Leaving out all pictures, write down exactly the lines from the one containing "CN2 pin 2: +3V3 -> VBAT" through the last line of the material.
________
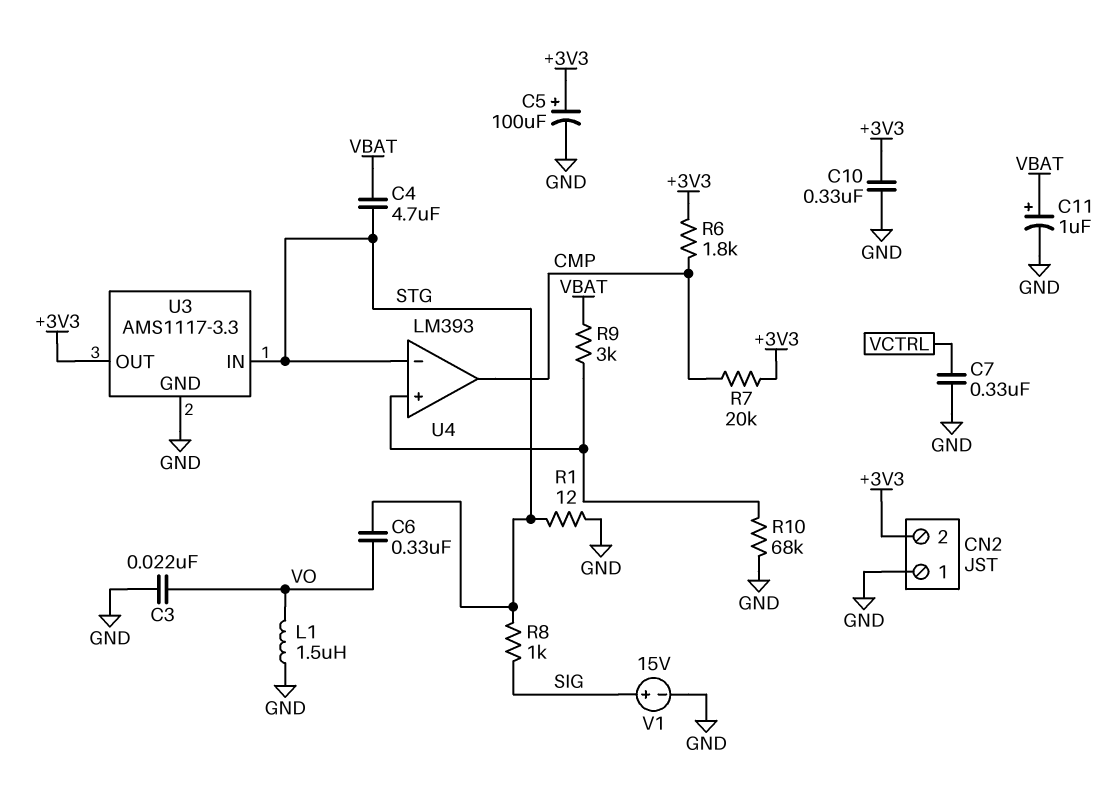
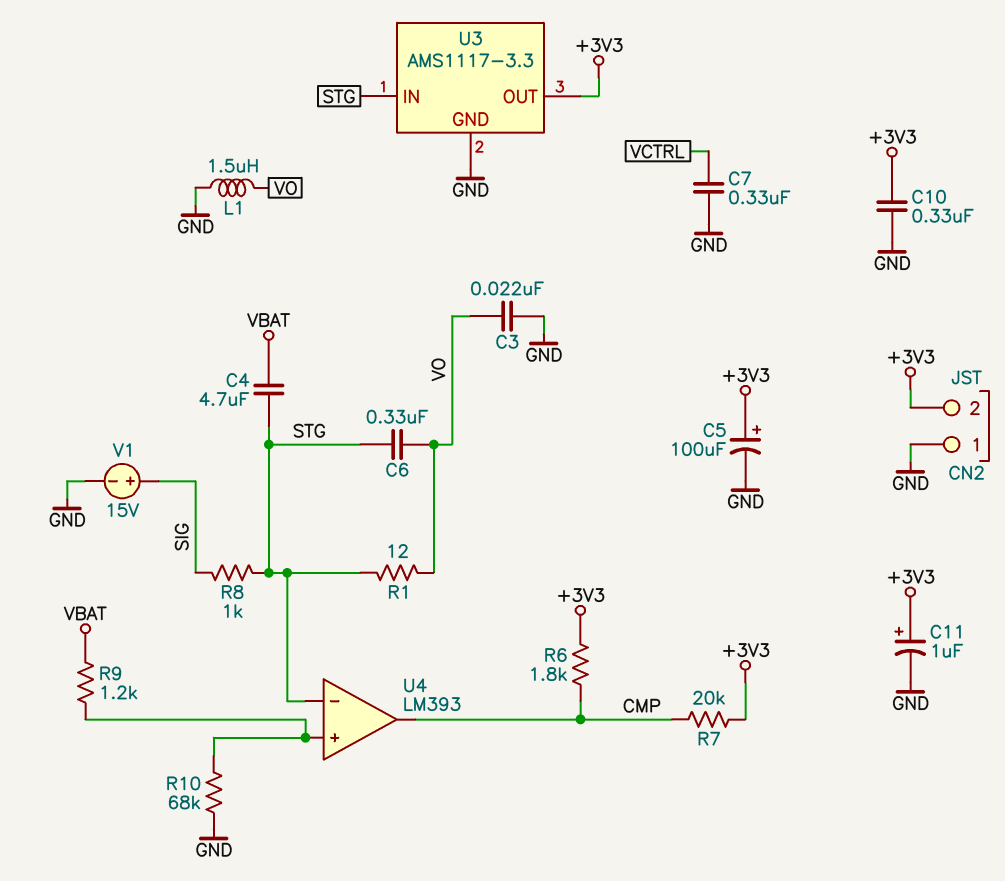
C11: 1uF (plus VBAT, minus GND) -> 1uF (plus +3V3, minus GND)
R1: 12 (GND, STG) -> 12 (STG, VO)
R9: 3k (U4/in+, VBAT) -> 1.2k (U4/in+, VBAT)

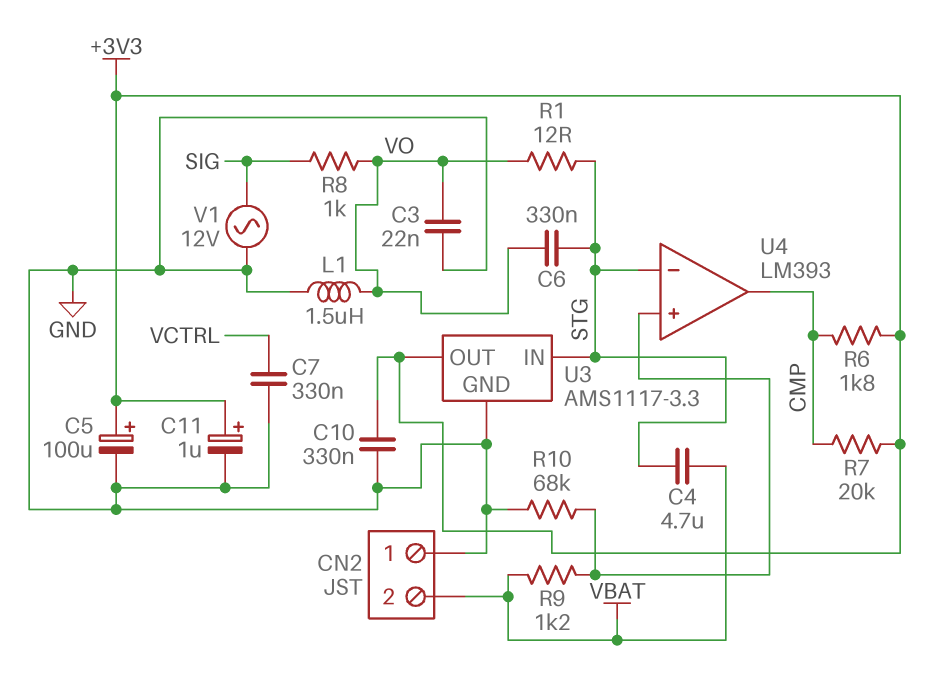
CN2 pin 2: +3V3 -> VBAT
R8: 1k (SIG, STG) -> 1k (SIG, VO)
V1: 15V (plus SIG, minus GND) -> AC 12V (GND, SIG)

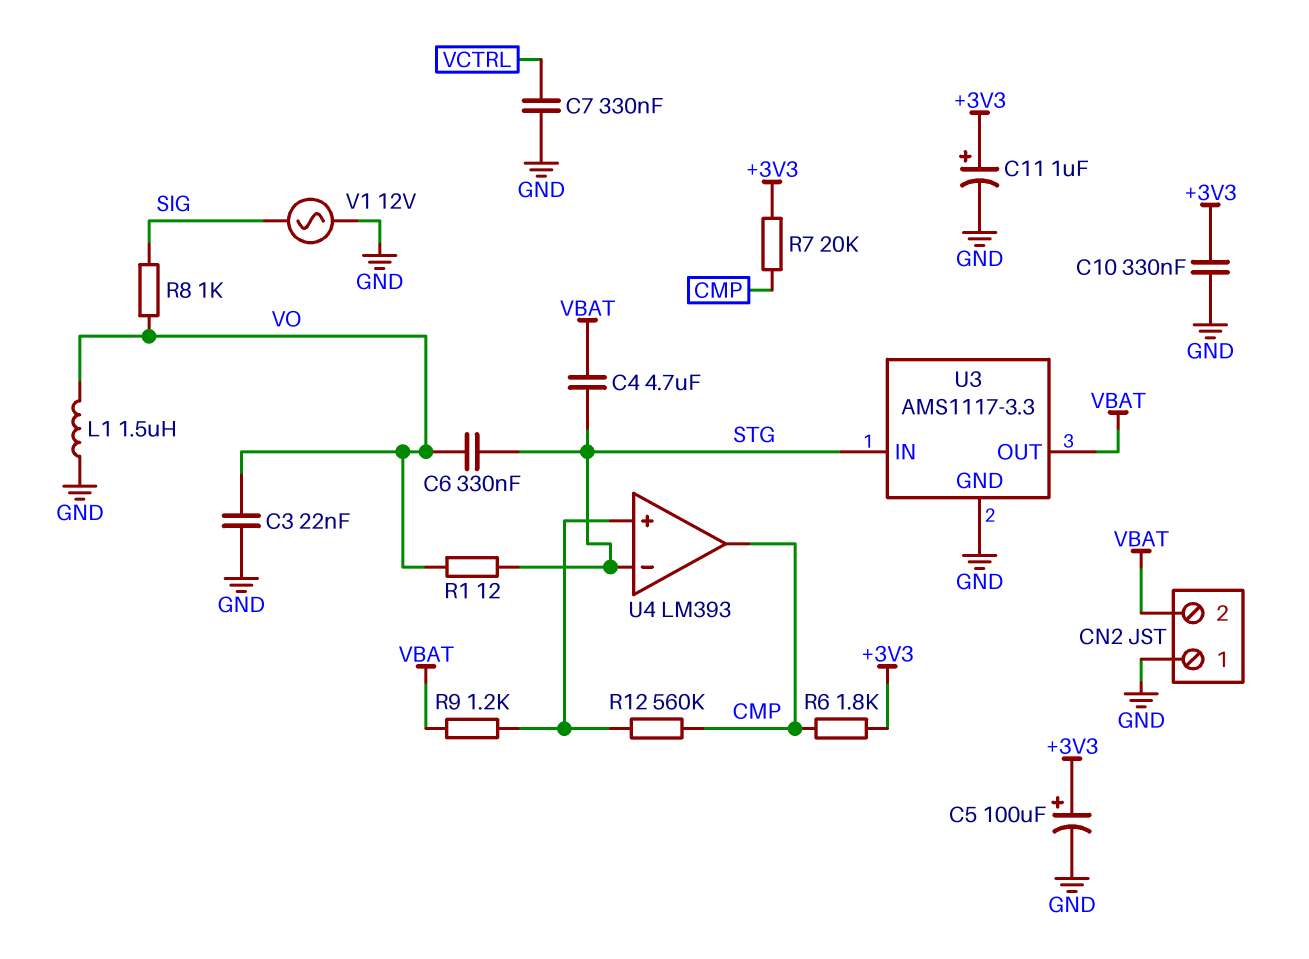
R10: 68k (GND, U4/in+) -> none
R12: none -> 560k (CMP, U4/in+)
U3 pin OUT: +3V3 -> VBAT

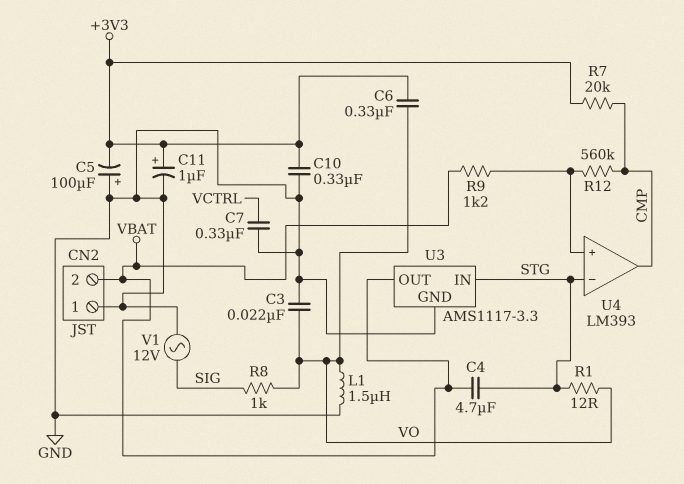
C5: 100uF (plus +3V3, minus GND) -> 100uF (plus GND, minus +3V3)
C6: 330nF (STG, VO) -> 330nF (+3V3, VO)
R6: 1.8k (+3V3, CMP) -> none

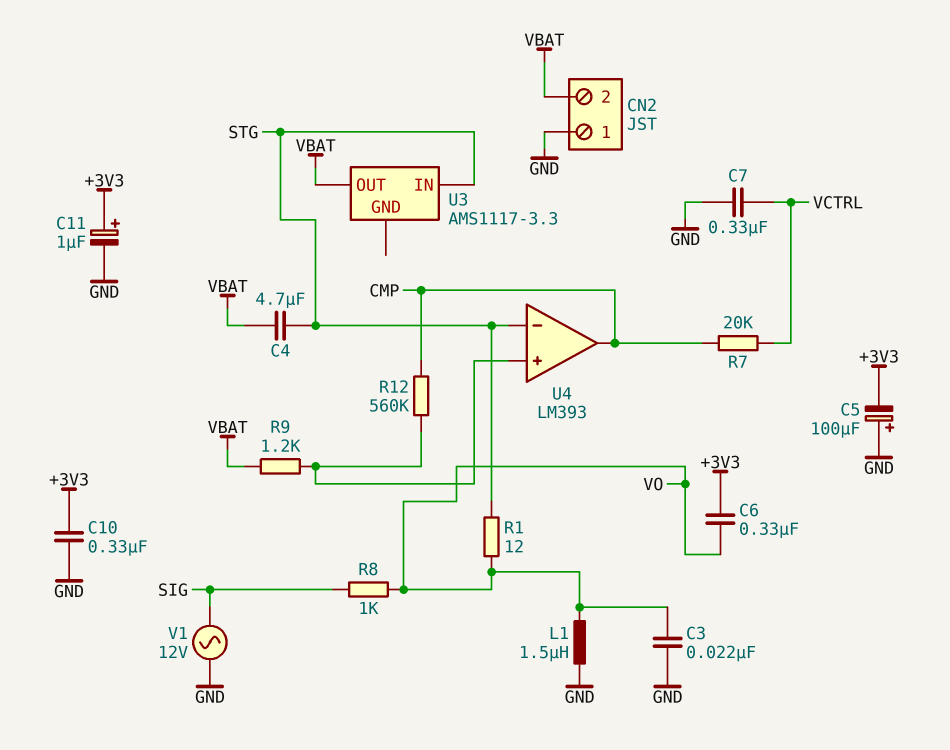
R7: 20k (+3V3, CMP) -> 20k (CMP, VCTRL)
U3 pin GND: GND -> none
________
__Solution to the exercise__.
CN2 pin 2: +3V3 -> VBAT
R8: 1k (SIG, STG) -> 1k (SIG, VO)
V1: 15V (plus SIG, minus GND) -> AC 12V (GND, SIG)

R10: 68k (GND, U4/in+) -> none
R12: none -> 560k (CMP, U4/in+)
U3 pin OUT: +3V3 -> VBAT

C5: 100uF (plus +3V3, minus GND) -> 100uF (plus GND, minus +3V3)
C6: 330nF (STG, VO) -> 330nF (+3V3, VO)
R6: 1.8k (+3V3, CMP) -> none

R7: 20k (+3V3, CMP) -> 20k (CMP, VCTRL)
U3 pin GND: GND -> none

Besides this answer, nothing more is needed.